Object state comparisons:
────────────────
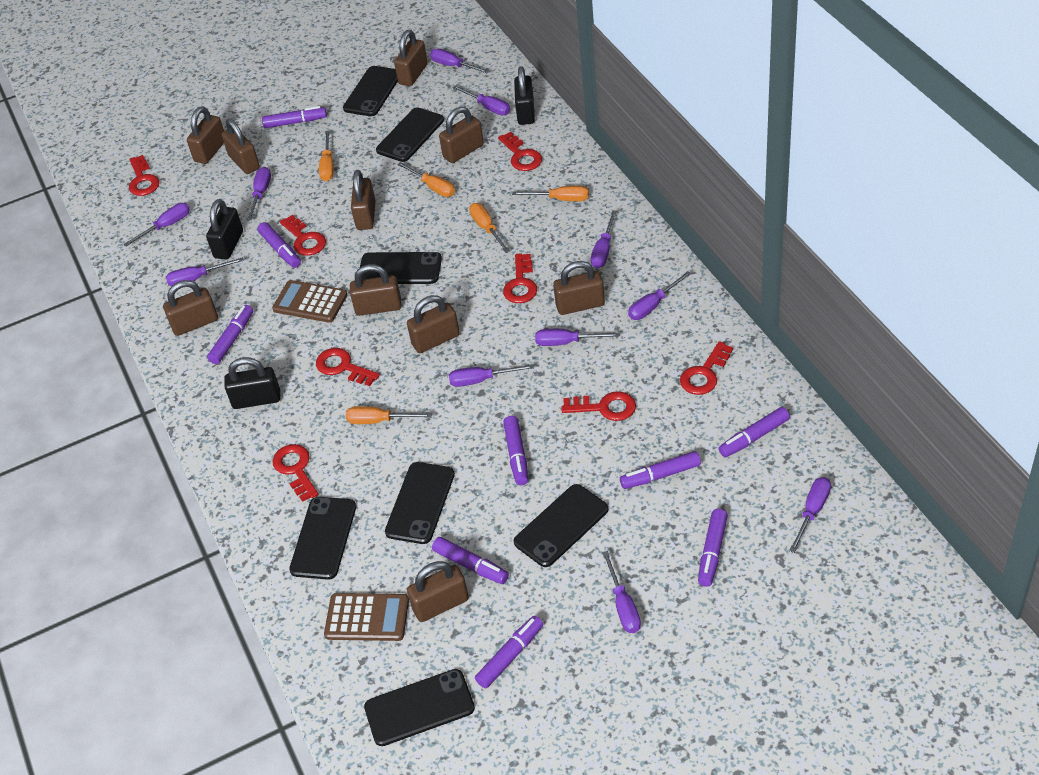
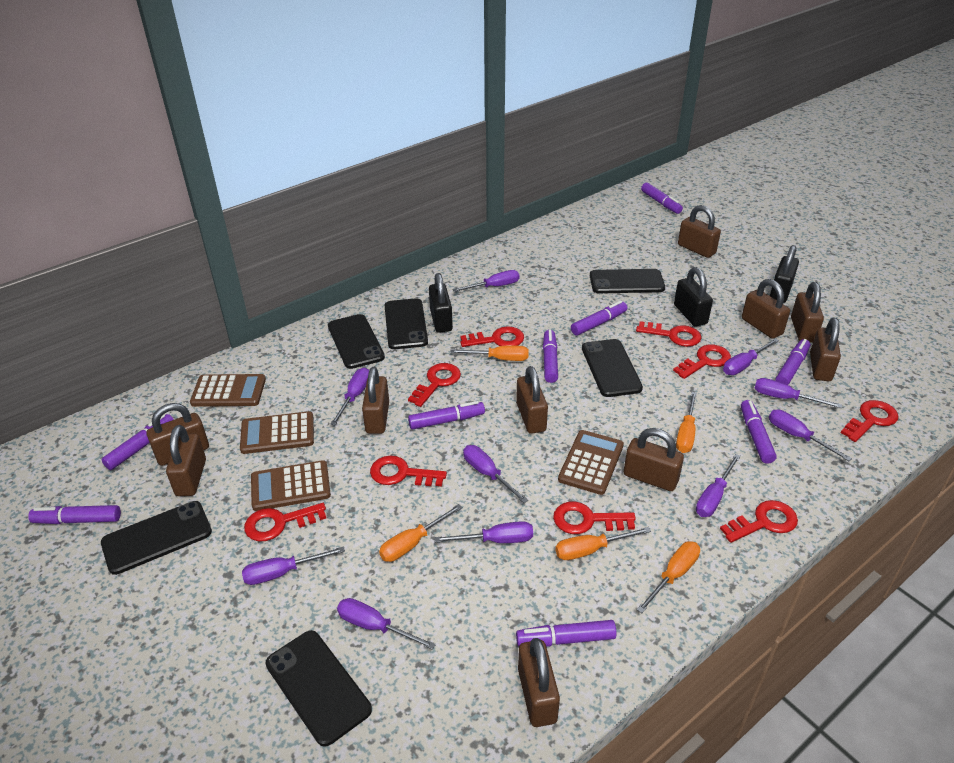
black phone: 7 -> 6
brown calculator: 2 -> 4
purple screwdriver: 11 -> 10
red key: 8 -> 9

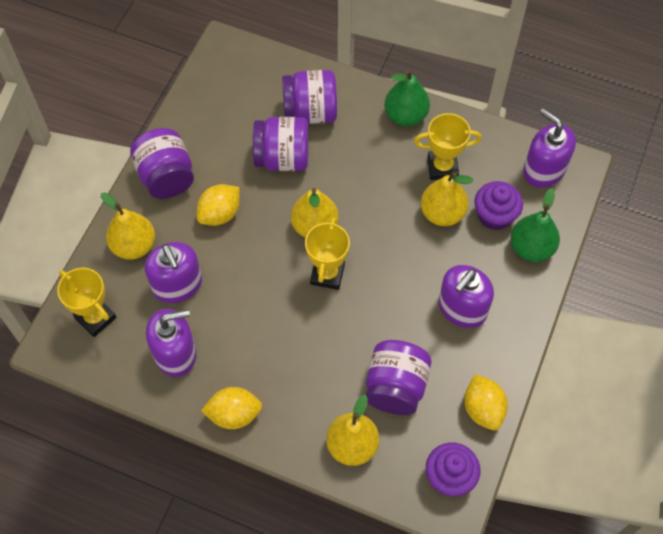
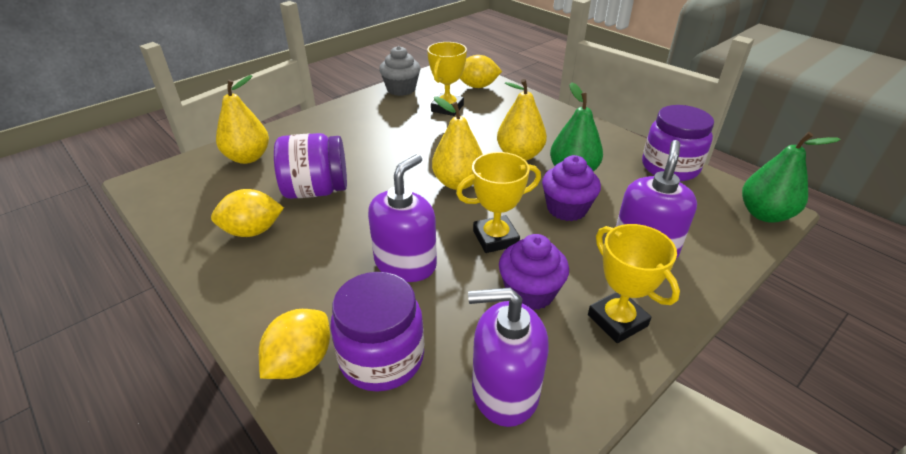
grey cupcake: 0 -> 1
purple jar: 4 -> 3
purple soap dispenser: 4 -> 3
yellow pear: 4 -> 3

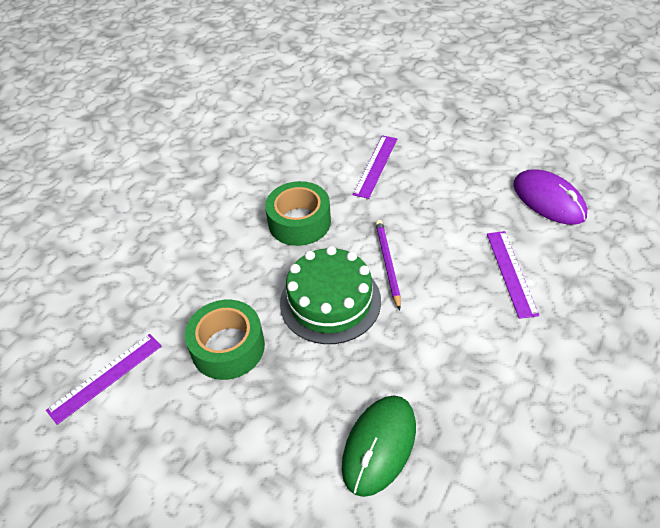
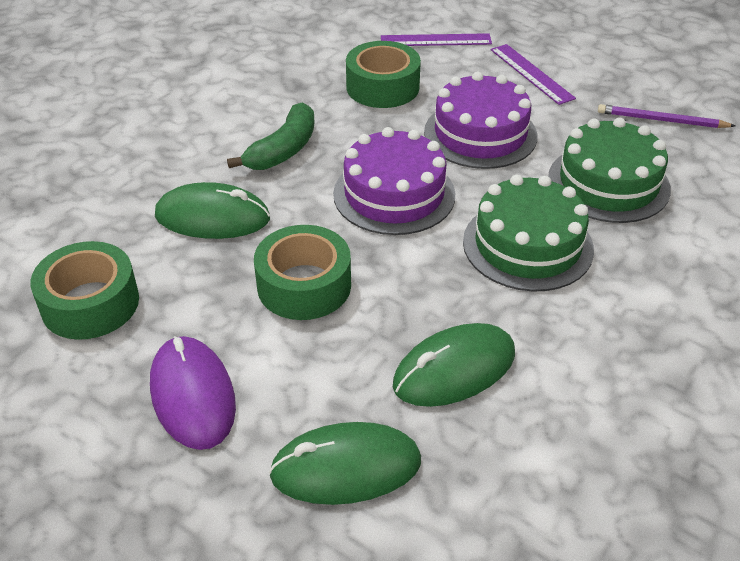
green banana: 0 -> 1
green cake: 1 -> 2
green mouse: 1 -> 3
green tape: 2 -> 3
purple cake: 0 -> 2
purple ruler: 3 -> 2

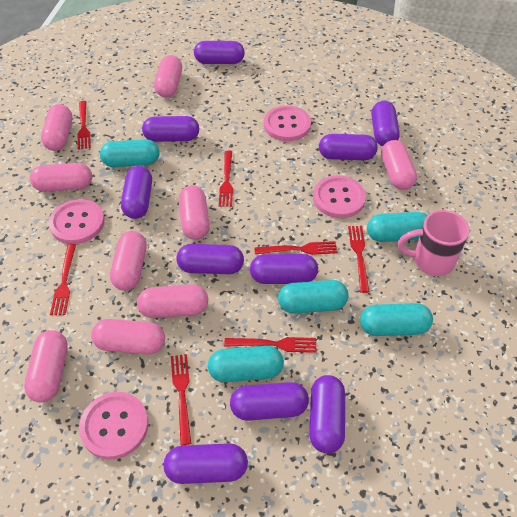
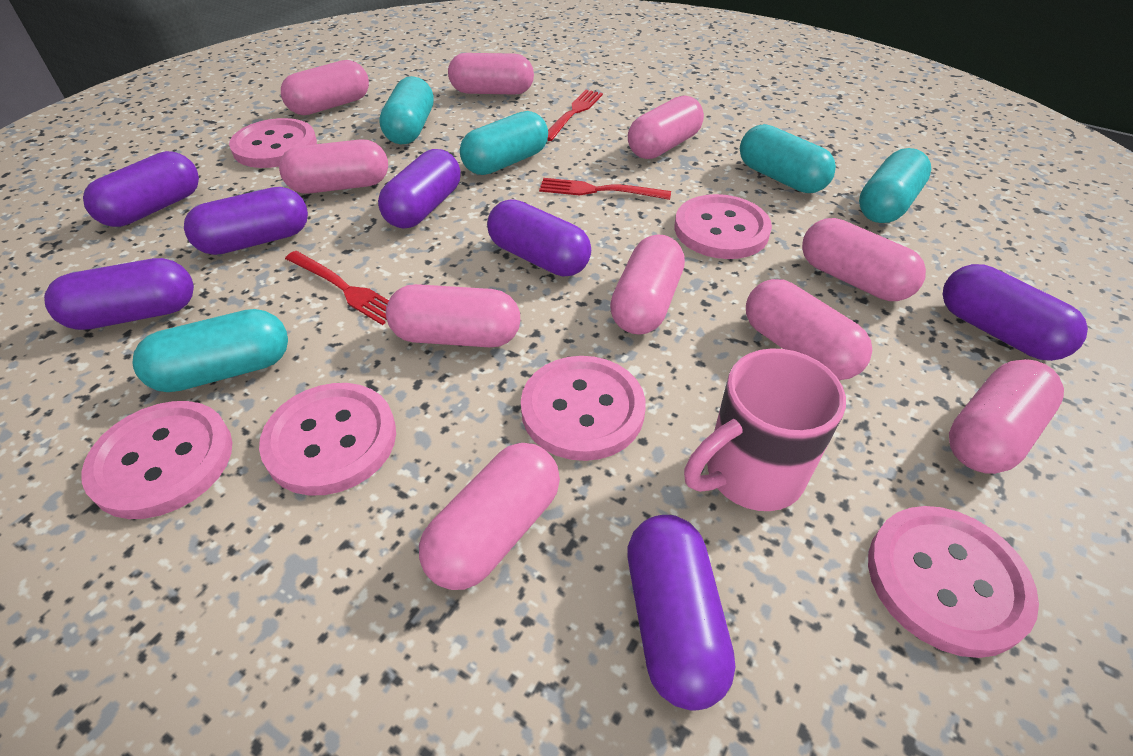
pink button: 4 -> 6
pink capsule: 9 -> 10
purple capsule: 10 -> 7
red fork: 7 -> 3

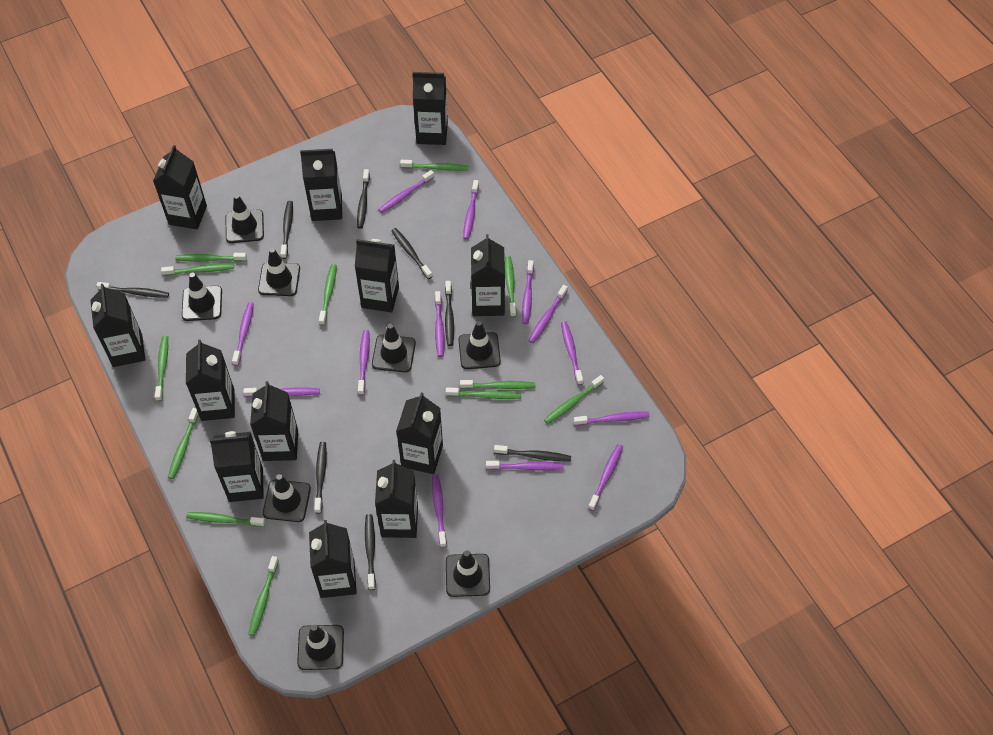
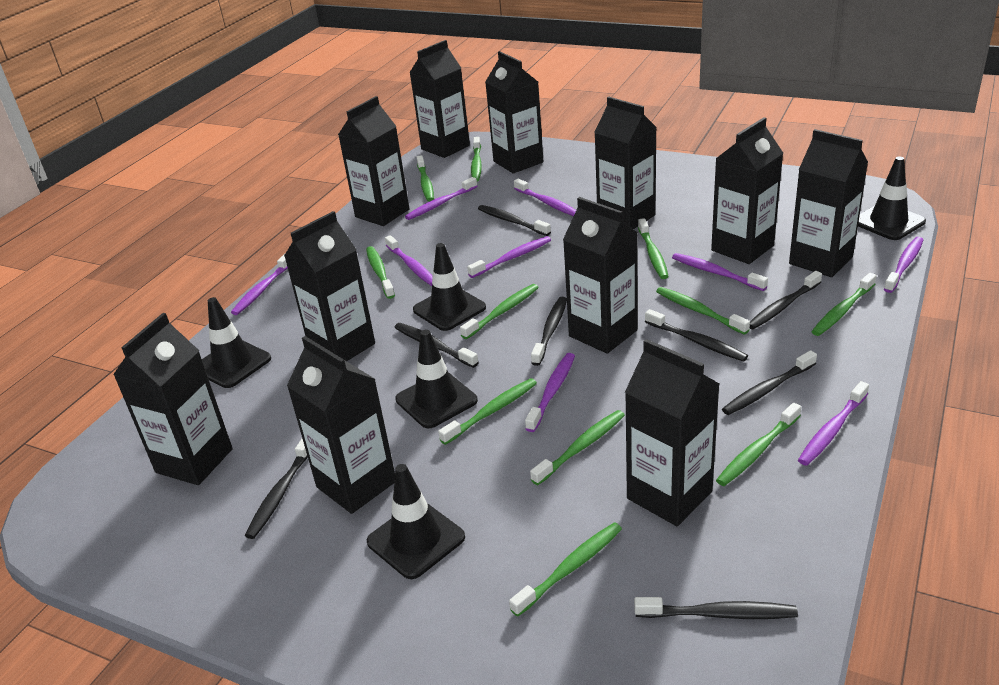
black carton: 12 -> 11
black traffic cone: 8 -> 5
green toothbrush: 12 -> 11
purple toothbrush: 13 -> 9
────────────────
## Problem details
How many lines of the entries above contain the word "purple"? Give the number alone.

## Answer for this exercise
7